# PROBLEM TO WORK ON:
Copy out all the entries shown below, exactly as they appear.

# DATA PROVIDED:
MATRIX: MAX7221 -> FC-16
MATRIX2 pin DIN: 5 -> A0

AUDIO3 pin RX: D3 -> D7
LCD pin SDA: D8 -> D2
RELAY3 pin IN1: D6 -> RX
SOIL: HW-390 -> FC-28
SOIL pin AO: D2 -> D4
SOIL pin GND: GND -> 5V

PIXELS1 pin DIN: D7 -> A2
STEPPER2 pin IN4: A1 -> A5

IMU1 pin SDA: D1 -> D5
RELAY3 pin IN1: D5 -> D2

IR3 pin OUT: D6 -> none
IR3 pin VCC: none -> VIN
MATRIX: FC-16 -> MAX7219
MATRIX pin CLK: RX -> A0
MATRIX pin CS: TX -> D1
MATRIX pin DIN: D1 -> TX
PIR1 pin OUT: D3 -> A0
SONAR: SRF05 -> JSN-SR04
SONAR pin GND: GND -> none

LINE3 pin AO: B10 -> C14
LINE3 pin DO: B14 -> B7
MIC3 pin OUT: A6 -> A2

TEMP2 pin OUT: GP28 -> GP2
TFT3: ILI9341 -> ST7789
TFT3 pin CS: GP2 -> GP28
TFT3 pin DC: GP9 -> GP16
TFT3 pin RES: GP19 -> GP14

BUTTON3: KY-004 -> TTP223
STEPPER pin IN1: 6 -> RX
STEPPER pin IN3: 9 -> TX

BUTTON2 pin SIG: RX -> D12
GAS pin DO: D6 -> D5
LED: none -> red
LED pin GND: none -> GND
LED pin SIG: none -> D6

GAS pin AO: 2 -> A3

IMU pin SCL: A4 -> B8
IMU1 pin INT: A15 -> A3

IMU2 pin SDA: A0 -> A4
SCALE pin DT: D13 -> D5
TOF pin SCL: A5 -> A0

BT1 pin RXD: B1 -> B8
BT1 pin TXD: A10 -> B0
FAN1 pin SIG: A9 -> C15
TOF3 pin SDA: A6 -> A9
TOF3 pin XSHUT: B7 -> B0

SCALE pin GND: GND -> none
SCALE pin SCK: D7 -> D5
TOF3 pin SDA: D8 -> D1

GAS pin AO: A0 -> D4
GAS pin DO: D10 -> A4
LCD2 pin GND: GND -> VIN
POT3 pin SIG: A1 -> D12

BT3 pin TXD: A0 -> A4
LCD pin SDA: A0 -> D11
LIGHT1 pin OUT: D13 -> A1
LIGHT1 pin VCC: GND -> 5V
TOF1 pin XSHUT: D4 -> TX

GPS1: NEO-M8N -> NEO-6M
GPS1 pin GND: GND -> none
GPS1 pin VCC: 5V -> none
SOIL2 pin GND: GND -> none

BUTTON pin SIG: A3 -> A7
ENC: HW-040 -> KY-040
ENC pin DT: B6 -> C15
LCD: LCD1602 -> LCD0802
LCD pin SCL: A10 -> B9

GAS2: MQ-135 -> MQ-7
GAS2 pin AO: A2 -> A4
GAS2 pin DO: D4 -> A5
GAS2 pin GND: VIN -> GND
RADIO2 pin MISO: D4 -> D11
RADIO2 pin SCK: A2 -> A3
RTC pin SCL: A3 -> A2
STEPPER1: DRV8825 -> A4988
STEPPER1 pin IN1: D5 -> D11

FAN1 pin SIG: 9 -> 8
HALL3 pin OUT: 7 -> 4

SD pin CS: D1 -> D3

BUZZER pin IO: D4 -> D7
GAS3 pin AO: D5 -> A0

# REPLY TO THE TASK:
MATRIX: MAX7221 -> FC-16
MATRIX2 pin DIN: 5 -> A0

AUDIO3 pin RX: D3 -> D7
LCD pin SDA: D8 -> D2
RELAY3 pin IN1: D6 -> RX
SOIL: HW-390 -> FC-28
SOIL pin AO: D2 -> D4
SOIL pin GND: GND -> 5V

PIXELS1 pin DIN: D7 -> A2
STEPPER2 pin IN4: A1 -> A5

IMU1 pin SDA: D1 -> D5
RELAY3 pin IN1: D5 -> D2

IR3 pin OUT: D6 -> none
IR3 pin VCC: none -> VIN
MATRIX: FC-16 -> MAX7219
MATRIX pin CLK: RX -> A0
MATRIX pin CS: TX -> D1
MATRIX pin DIN: D1 -> TX
PIR1 pin OUT: D3 -> A0
SONAR: SRF05 -> JSN-SR04
SONAR pin GND: GND -> none

LINE3 pin AO: B10 -> C14
LINE3 pin DO: B14 -> B7
MIC3 pin OUT: A6 -> A2

TEMP2 pin OUT: GP28 -> GP2
TFT3: ILI9341 -> ST7789
TFT3 pin CS: GP2 -> GP28
TFT3 pin DC: GP9 -> GP16
TFT3 pin RES: GP19 -> GP14

BUTTON3: KY-004 -> TTP223
STEPPER pin IN1: 6 -> RX
STEPPER pin IN3: 9 -> TX

BUTTON2 pin SIG: RX -> D12
GAS pin DO: D6 -> D5
LED: none -> red
LED pin GND: none -> GND
LED pin SIG: none -> D6

GAS pin AO: 2 -> A3

IMU pin SCL: A4 -> B8
IMU1 pin INT: A15 -> A3

IMU2 pin SDA: A0 -> A4
SCALE pin DT: D13 -> D5
TOF pin SCL: A5 -> A0

BT1 pin RXD: B1 -> B8
BT1 pin TXD: A10 -> B0
FAN1 pin SIG: A9 -> C15
TOF3 pin SDA: A6 -> A9
TOF3 pin XSHUT: B7 -> B0

SCALE pin GND: GND -> none
SCALE pin SCK: D7 -> D5
TOF3 pin SDA: D8 -> D1

GAS pin AO: A0 -> D4
GAS pin DO: D10 -> A4
LCD2 pin GND: GND -> VIN
POT3 pin SIG: A1 -> D12

BT3 pin TXD: A0 -> A4
LCD pin SDA: A0 -> D11
LIGHT1 pin OUT: D13 -> A1
LIGHT1 pin VCC: GND -> 5V
TOF1 pin XSHUT: D4 -> TX

GPS1: NEO-M8N -> NEO-6M
GPS1 pin GND: GND -> none
GPS1 pin VCC: 5V -> none
SOIL2 pin GND: GND -> none

BUTTON pin SIG: A3 -> A7
ENC: HW-040 -> KY-040
ENC pin DT: B6 -> C15
LCD: LCD1602 -> LCD0802
LCD pin SCL: A10 -> B9

GAS2: MQ-135 -> MQ-7
GAS2 pin AO: A2 -> A4
GAS2 pin DO: D4 -> A5
GAS2 pin GND: VIN -> GND
RADIO2 pin MISO: D4 -> D11
RADIO2 pin SCK: A2 -> A3
RTC pin SCL: A3 -> A2
STEPPER1: DRV8825 -> A4988
STEPPER1 pin IN1: D5 -> D11

FAN1 pin SIG: 9 -> 8
HALL3 pin OUT: 7 -> 4

SD pin CS: D1 -> D3

BUZZER pin IO: D4 -> D7
GAS3 pin AO: D5 -> A0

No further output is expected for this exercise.